- Data extracts:
......
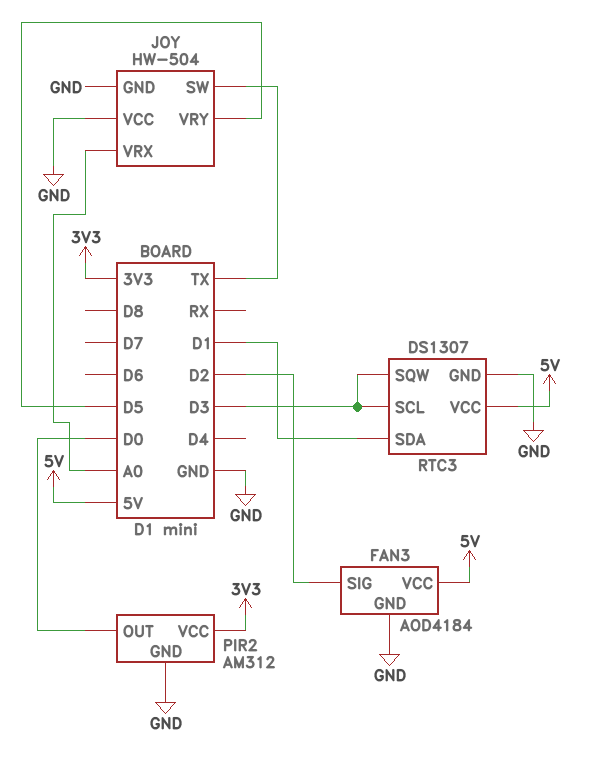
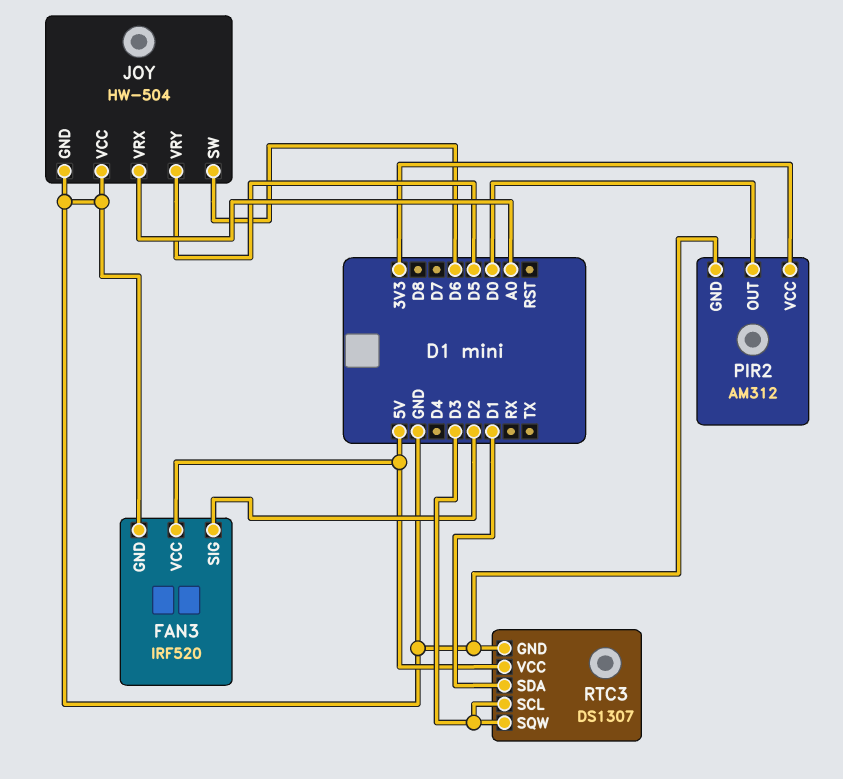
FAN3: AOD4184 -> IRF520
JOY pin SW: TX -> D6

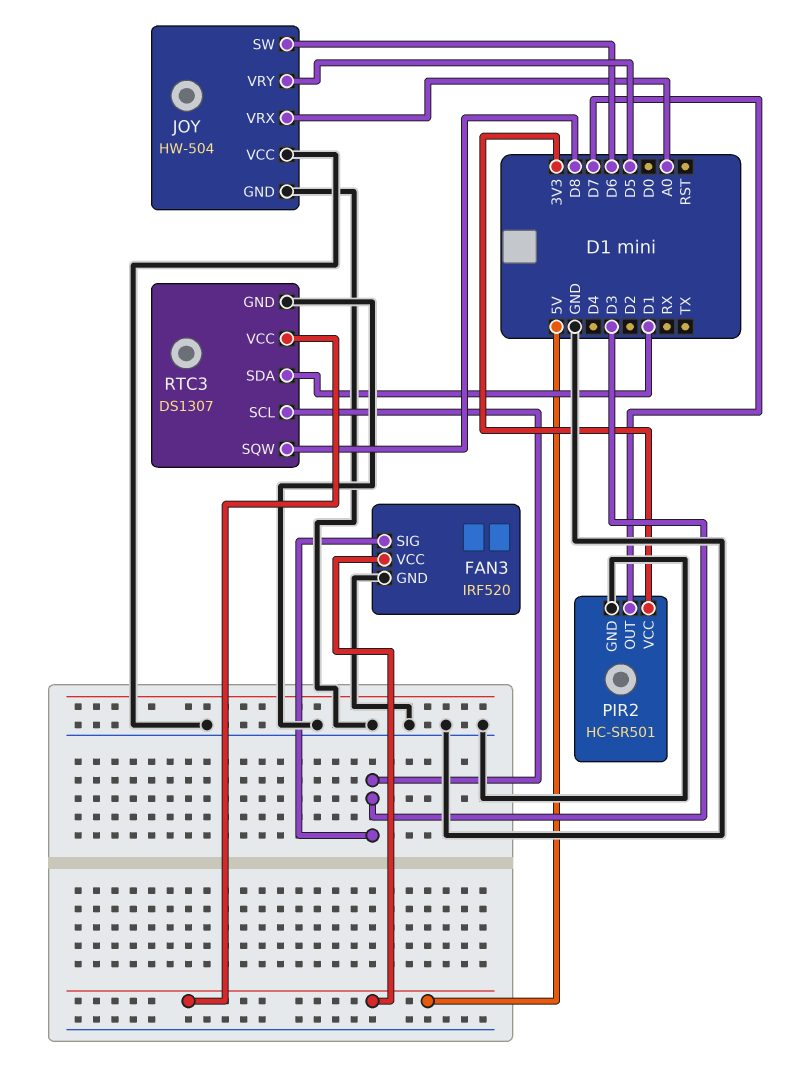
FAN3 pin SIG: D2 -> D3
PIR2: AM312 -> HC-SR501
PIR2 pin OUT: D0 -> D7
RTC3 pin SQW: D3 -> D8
......
- Directions for this task: Each entry above should be printed again word for word, with any picture dropped.

- Written response:
FAN3: AOD4184 -> IRF520
JOY pin SW: TX -> D6

FAN3 pin SIG: D2 -> D3
PIR2: AM312 -> HC-SR501
PIR2 pin OUT: D0 -> D7
RTC3 pin SQW: D3 -> D8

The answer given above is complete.